RECORDS SHOWN ::
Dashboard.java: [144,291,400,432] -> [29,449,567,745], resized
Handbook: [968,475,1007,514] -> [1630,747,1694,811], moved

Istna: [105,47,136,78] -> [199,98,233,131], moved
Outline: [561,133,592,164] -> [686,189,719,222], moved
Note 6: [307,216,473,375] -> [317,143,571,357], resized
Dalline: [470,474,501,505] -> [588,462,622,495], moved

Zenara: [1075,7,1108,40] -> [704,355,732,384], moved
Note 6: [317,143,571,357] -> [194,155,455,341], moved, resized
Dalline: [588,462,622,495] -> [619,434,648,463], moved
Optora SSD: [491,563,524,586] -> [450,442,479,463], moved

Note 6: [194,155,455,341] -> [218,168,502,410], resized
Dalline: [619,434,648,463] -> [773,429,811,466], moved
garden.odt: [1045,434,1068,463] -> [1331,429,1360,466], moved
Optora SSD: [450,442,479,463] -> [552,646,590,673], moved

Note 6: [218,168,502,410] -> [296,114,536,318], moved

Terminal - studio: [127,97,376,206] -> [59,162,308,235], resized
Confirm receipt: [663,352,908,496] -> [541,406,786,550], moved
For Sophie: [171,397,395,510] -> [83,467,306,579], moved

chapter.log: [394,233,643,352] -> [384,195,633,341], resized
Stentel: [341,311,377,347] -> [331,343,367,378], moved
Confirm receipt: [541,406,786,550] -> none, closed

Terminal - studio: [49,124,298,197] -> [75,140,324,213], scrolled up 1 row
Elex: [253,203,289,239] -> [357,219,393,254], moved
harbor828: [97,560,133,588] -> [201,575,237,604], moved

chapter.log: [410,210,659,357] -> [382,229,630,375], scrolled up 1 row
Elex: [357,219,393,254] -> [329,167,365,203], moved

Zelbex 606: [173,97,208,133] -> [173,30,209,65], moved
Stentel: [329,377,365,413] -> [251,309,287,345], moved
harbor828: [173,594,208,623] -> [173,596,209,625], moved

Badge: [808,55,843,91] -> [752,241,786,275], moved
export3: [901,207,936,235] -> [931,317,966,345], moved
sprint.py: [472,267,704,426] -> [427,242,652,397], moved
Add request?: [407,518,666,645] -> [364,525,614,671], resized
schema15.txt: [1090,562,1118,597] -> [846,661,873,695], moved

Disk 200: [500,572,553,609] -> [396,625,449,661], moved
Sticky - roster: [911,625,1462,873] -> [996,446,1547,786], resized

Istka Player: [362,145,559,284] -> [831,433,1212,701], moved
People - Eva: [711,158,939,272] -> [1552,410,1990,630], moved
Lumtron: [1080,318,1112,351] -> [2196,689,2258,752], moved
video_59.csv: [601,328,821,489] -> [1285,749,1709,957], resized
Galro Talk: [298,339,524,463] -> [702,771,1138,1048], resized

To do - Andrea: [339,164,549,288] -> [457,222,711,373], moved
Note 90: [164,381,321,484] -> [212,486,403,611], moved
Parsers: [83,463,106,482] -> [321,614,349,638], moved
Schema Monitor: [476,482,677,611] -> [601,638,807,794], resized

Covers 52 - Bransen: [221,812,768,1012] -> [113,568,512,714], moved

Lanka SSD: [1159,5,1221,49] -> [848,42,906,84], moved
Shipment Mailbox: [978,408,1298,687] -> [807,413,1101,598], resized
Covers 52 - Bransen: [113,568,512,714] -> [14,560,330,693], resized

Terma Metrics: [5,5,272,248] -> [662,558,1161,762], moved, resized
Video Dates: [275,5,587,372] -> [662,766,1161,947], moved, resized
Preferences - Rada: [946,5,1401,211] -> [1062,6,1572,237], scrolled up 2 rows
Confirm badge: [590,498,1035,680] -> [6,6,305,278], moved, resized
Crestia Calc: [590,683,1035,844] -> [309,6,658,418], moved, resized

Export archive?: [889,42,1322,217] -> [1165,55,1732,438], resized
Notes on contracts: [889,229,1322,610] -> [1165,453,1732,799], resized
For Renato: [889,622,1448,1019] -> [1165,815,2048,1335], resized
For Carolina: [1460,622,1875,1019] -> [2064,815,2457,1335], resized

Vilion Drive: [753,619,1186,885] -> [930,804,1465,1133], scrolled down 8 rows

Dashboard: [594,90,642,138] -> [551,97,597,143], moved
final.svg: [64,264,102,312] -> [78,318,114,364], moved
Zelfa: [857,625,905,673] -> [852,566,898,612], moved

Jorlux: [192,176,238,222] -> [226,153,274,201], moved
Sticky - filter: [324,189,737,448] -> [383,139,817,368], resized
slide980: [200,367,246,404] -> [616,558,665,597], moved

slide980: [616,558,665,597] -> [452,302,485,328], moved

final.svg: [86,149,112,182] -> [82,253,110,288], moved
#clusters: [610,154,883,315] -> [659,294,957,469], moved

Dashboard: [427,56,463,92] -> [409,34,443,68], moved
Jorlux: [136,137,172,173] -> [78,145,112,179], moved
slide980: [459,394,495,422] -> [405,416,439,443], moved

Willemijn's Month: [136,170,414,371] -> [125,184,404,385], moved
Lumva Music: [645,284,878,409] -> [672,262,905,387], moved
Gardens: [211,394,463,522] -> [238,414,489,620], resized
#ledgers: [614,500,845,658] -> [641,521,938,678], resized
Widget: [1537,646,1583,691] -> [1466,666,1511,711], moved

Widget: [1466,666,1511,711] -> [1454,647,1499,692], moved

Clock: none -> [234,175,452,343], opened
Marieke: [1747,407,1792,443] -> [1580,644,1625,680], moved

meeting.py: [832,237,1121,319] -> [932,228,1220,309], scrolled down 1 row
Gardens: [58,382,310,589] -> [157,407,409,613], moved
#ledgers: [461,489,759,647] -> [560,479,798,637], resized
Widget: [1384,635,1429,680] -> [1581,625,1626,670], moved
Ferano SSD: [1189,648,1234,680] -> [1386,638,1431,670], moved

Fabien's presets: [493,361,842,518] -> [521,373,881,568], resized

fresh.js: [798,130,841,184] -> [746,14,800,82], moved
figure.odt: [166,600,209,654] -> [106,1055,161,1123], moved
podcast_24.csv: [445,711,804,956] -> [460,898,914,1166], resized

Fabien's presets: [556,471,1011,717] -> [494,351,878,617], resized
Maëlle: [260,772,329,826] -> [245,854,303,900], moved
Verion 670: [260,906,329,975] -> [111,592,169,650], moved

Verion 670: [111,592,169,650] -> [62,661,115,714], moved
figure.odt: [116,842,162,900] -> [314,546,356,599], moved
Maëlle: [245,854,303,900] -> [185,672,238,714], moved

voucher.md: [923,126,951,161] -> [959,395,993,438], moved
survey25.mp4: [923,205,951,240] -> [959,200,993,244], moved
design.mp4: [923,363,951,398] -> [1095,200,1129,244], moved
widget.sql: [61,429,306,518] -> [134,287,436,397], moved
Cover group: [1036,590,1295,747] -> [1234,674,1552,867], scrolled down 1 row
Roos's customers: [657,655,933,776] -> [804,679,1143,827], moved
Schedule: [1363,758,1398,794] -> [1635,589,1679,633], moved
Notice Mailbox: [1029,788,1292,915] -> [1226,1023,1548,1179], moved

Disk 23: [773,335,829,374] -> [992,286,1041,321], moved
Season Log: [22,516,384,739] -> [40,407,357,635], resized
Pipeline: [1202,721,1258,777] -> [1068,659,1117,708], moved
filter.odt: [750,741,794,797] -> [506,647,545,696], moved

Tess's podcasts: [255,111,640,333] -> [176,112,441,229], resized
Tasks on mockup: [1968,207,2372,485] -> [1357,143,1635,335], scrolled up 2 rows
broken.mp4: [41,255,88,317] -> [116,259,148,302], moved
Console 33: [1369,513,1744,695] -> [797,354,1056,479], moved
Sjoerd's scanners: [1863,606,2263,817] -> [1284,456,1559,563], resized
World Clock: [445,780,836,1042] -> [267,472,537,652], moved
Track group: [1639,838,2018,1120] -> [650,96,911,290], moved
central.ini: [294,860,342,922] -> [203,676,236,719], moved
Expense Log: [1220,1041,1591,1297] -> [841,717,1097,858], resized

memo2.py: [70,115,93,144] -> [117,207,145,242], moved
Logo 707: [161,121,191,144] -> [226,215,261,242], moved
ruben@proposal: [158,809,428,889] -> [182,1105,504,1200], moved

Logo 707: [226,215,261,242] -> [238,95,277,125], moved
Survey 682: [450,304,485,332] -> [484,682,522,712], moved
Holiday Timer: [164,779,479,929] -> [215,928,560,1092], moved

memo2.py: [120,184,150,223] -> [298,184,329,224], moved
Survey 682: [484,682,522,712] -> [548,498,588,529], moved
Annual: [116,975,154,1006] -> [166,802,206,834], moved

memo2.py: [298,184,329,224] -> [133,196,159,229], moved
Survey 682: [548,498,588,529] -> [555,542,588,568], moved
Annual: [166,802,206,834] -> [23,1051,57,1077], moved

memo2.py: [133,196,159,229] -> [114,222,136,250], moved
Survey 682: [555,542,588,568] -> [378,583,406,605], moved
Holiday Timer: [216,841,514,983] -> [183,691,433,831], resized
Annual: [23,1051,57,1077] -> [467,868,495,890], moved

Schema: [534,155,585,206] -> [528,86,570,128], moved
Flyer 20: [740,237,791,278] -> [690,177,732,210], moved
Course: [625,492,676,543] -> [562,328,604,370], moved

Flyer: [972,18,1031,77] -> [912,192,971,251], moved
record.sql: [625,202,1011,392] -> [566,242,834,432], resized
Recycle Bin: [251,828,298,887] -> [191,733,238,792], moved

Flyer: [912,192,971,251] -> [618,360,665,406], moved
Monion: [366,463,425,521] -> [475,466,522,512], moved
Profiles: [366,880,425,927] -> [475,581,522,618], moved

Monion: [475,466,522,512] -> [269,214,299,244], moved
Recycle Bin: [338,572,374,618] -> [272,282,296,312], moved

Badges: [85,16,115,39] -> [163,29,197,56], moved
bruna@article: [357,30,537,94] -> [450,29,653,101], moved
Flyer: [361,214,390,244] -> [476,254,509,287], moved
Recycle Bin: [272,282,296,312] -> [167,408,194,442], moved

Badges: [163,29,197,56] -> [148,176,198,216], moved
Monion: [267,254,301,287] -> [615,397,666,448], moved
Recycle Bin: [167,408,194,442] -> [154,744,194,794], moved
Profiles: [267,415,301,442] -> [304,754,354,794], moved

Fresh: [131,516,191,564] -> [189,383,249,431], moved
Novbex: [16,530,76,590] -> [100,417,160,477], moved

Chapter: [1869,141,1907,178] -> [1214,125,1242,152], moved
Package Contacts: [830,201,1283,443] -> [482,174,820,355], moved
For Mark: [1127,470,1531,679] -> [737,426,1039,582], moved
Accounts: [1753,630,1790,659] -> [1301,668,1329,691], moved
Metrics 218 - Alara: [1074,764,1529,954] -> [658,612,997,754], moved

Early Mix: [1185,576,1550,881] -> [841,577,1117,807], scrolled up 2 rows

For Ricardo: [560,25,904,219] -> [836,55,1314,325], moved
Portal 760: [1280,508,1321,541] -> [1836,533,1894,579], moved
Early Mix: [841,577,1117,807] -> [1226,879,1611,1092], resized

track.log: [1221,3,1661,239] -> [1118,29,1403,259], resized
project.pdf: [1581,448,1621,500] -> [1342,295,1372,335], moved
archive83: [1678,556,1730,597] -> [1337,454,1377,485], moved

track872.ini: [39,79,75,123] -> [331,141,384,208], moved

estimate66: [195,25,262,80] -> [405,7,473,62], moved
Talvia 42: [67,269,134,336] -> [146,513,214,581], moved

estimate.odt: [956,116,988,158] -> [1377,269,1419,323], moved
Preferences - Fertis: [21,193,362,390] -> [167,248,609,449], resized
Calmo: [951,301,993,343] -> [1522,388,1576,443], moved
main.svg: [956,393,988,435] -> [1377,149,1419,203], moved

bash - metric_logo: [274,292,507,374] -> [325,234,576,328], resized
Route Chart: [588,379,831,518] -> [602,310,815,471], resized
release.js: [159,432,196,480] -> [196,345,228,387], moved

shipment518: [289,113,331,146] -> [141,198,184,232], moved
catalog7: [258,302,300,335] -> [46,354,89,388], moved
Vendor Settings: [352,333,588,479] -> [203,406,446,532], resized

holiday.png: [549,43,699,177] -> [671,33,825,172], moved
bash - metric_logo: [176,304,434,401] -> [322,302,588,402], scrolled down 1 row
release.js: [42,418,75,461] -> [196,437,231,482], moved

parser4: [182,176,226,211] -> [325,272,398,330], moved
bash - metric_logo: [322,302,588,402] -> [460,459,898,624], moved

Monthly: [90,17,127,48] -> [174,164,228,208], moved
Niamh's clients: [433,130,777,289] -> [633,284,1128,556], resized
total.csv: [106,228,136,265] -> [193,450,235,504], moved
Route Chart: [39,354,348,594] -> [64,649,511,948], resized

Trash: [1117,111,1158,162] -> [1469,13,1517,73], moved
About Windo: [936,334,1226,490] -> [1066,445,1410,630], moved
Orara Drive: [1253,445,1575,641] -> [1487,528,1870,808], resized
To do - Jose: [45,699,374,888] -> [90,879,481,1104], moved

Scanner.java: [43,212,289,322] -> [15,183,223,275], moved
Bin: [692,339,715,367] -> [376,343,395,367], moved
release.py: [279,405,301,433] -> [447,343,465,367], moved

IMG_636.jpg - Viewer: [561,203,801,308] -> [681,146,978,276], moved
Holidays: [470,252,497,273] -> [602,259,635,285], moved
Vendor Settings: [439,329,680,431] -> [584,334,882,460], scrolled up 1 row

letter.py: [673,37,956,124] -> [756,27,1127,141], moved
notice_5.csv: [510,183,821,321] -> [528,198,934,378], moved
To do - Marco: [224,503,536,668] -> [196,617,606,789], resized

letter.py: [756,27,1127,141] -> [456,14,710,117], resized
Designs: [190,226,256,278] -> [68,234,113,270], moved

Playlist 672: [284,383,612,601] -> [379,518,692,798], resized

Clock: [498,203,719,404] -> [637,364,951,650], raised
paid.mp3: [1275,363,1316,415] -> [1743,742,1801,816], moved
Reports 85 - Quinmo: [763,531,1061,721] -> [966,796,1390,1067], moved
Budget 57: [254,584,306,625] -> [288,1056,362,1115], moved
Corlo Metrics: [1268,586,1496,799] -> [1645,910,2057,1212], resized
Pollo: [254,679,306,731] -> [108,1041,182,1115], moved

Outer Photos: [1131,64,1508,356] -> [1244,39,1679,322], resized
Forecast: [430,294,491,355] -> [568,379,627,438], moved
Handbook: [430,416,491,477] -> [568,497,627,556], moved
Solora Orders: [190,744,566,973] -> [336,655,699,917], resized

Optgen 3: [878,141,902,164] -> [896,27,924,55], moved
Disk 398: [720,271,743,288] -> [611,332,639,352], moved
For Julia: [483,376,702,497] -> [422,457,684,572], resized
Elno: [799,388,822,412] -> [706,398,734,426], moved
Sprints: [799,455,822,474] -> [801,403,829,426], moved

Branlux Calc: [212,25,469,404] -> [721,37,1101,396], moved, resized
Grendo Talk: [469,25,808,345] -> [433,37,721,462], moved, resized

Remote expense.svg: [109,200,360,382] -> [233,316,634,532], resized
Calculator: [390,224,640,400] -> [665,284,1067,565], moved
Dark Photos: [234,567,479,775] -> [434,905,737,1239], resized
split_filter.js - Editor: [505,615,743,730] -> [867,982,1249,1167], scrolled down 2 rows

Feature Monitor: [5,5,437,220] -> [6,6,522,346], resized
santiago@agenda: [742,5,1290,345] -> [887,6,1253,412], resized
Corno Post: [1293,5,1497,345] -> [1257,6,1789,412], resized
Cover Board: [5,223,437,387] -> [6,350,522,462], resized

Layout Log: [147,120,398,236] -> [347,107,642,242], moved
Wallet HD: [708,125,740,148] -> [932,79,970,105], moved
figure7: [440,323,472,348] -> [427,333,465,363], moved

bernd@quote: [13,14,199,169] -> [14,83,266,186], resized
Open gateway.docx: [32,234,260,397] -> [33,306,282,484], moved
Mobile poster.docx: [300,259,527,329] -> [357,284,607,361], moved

WORK TASK :: Restate verbatim the first line above and all lines after it through the line containing "People - Eva: [711,158,939,272]"; omit the rest.

SOLVED PROBLEM ::
Dashboard.java: [144,291,400,432] -> [29,449,567,745], resized
Handbook: [968,475,1007,514] -> [1630,747,1694,811], moved

Istna: [105,47,136,78] -> [199,98,233,131], moved
Outline: [561,133,592,164] -> [686,189,719,222], moved
Note 6: [307,216,473,375] -> [317,143,571,357], resized
Dalline: [470,474,501,505] -> [588,462,622,495], moved

Zenara: [1075,7,1108,40] -> [704,355,732,384], moved
Note 6: [317,143,571,357] -> [194,155,455,341], moved, resized
Dalline: [588,462,622,495] -> [619,434,648,463], moved
Optora SSD: [491,563,524,586] -> [450,442,479,463], moved

Note 6: [194,155,455,341] -> [218,168,502,410], resized
Dalline: [619,434,648,463] -> [773,429,811,466], moved
garden.odt: [1045,434,1068,463] -> [1331,429,1360,466], moved
Optora SSD: [450,442,479,463] -> [552,646,590,673], moved

Note 6: [218,168,502,410] -> [296,114,536,318], moved

Terminal - studio: [127,97,376,206] -> [59,162,308,235], resized
Confirm receipt: [663,352,908,496] -> [541,406,786,550], moved
For Sophie: [171,397,395,510] -> [83,467,306,579], moved

chapter.log: [394,233,643,352] -> [384,195,633,341], resized
Stentel: [341,311,377,347] -> [331,343,367,378], moved
Confirm receipt: [541,406,786,550] -> none, closed

Terminal - studio: [49,124,298,197] -> [75,140,324,213], scrolled up 1 row
Elex: [253,203,289,239] -> [357,219,393,254], moved
harbor828: [97,560,133,588] -> [201,575,237,604], moved

chapter.log: [410,210,659,357] -> [382,229,630,375], scrolled up 1 row
Elex: [357,219,393,254] -> [329,167,365,203], moved

Zelbex 606: [173,97,208,133] -> [173,30,209,65], moved
Stentel: [329,377,365,413] -> [251,309,287,345], moved
harbor828: [173,594,208,623] -> [173,596,209,625], moved

Badge: [808,55,843,91] -> [752,241,786,275], moved
export3: [901,207,936,235] -> [931,317,966,345], moved
sprint.py: [472,267,704,426] -> [427,242,652,397], moved
Add request?: [407,518,666,645] -> [364,525,614,671], resized
schema15.txt: [1090,562,1118,597] -> [846,661,873,695], moved

Disk 200: [500,572,553,609] -> [396,625,449,661], moved
Sticky - roster: [911,625,1462,873] -> [996,446,1547,786], resized

Istka Player: [362,145,559,284] -> [831,433,1212,701], moved
People - Eva: [711,158,939,272] -> [1552,410,1990,630], moved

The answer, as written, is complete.